**EXERCISE INPUTS**
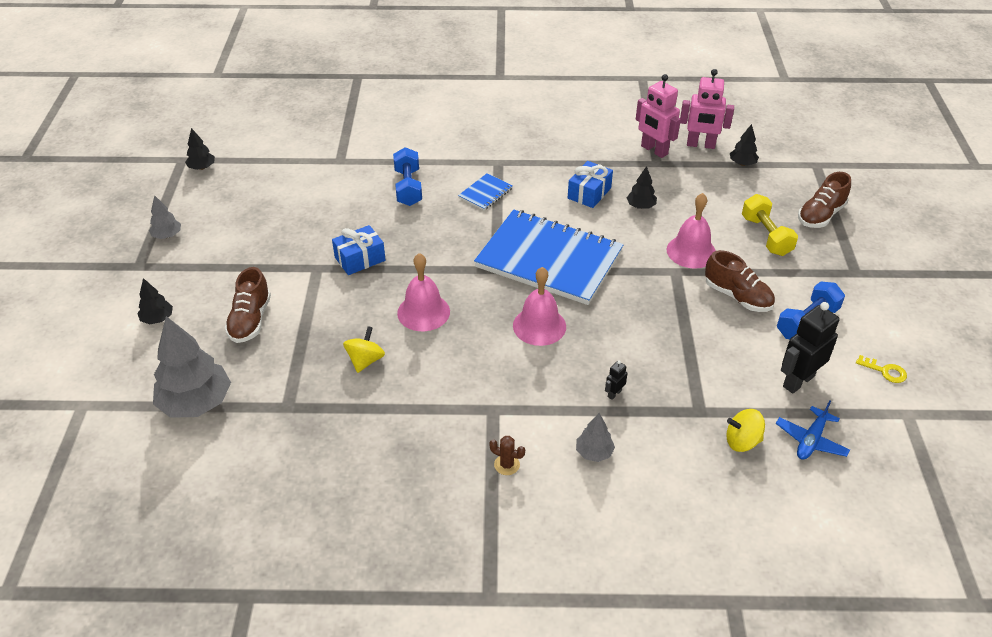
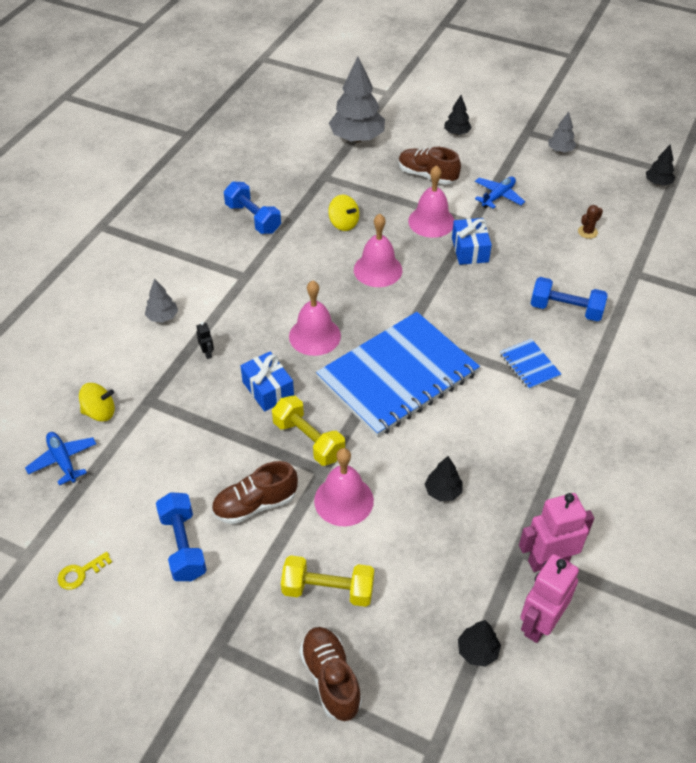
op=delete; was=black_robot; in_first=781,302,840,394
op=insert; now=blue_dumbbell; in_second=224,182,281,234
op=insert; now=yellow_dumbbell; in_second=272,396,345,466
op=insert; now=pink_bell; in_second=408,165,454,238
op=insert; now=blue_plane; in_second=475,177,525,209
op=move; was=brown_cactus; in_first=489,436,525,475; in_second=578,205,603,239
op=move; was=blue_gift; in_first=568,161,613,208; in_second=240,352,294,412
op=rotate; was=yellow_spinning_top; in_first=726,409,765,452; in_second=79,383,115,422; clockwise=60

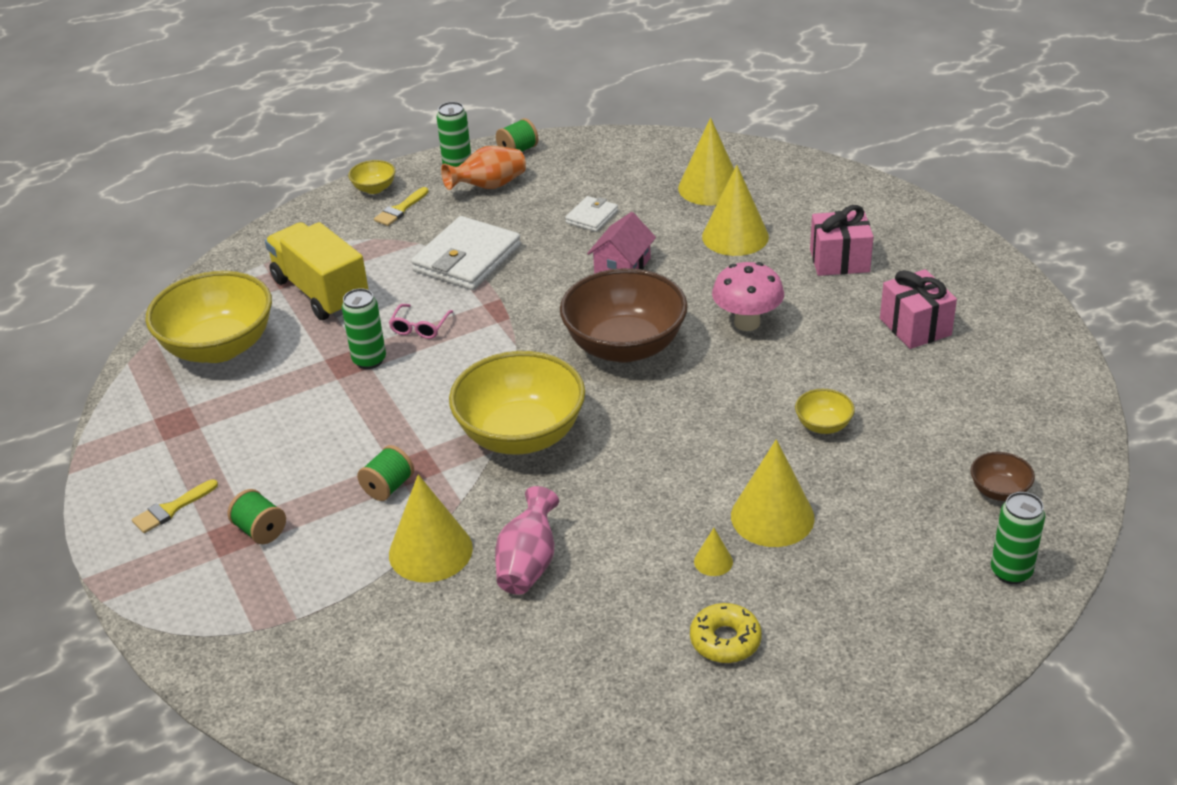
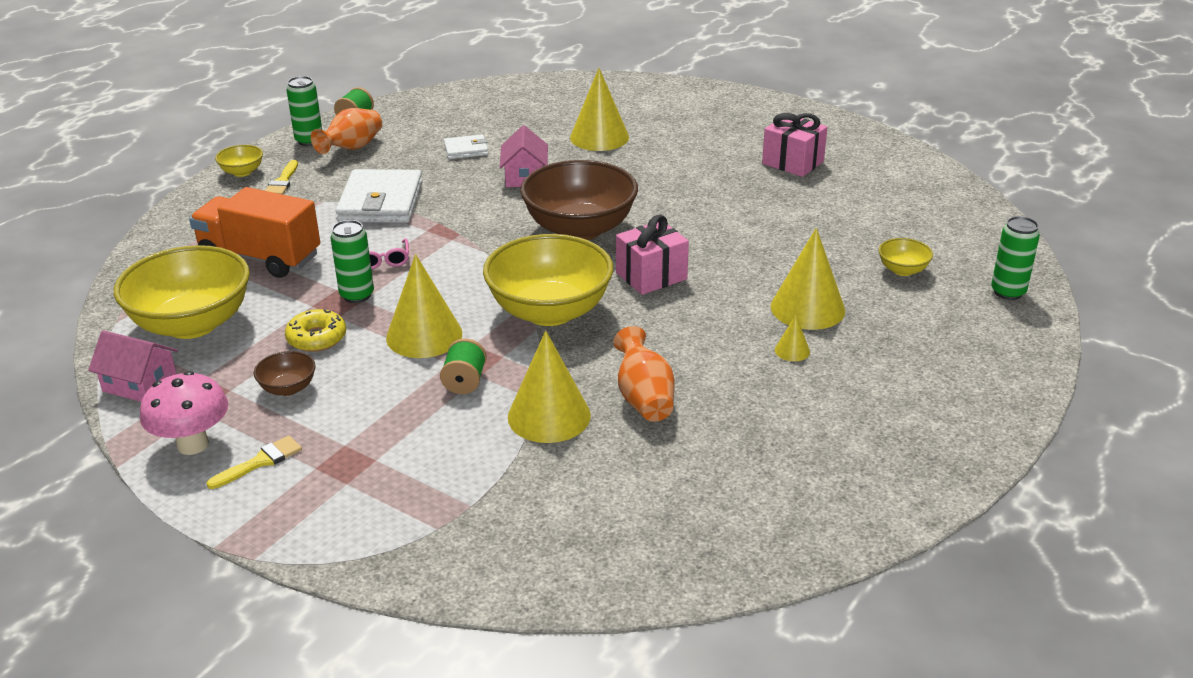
op=delete; was=green_spool; in_first=228,489,286,544
op=insert; now=pink_house; in_second=88,330,178,402
op=move; was=yellow_cone; in_first=678,118,734,206; in_second=386,254,462,358
op=move; was=yellow_donut; in_first=690,603,762,663; in_second=285,309,346,352
op=move; was=pink_mushroom; in_first=712,262,784,331; in_second=140,371,228,455
op=move; was=yellow_bowl; in_first=795,389,855,434; in_second=879,238,933,276
op=move; was=pink_gift; in_first=810,205,874,276; in_second=616,215,689,295
op=move; was=brown_bowl; in_first=971,452,1035,501; in_second=254,351,316,396
op=recolor; was=yellow_truck; now=orange_truck; in_first=265,222,369,320; in_second=189,187,320,278
op=recolor; was=pink_vase; now=orange_vase; in_first=495,486,559,595; in_second=613,326,675,422
op=rotate; was=yellow_brush; in_first=132,479,218,533; in_second=206,436,302,489; clockwise=-150
op=rotate; was=white_wallet; in_first=565,196,618,232; in_second=444,134,488,159; clockwise=75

**PROMPT**
Using the data above, reproduce exactly the lines between those holding "op=insert; now=blue_plane; in_second=475,177,525,209" and "op=move; was=blue_gift; in_first=568,161,613,208;", inclusive, and no others.

**TASK RESULT**
op=insert; now=blue_plane; in_second=475,177,525,209
op=move; was=brown_cactus; in_first=489,436,525,475; in_second=578,205,603,239
op=move; was=blue_gift; in_first=568,161,613,208; in_second=240,352,294,412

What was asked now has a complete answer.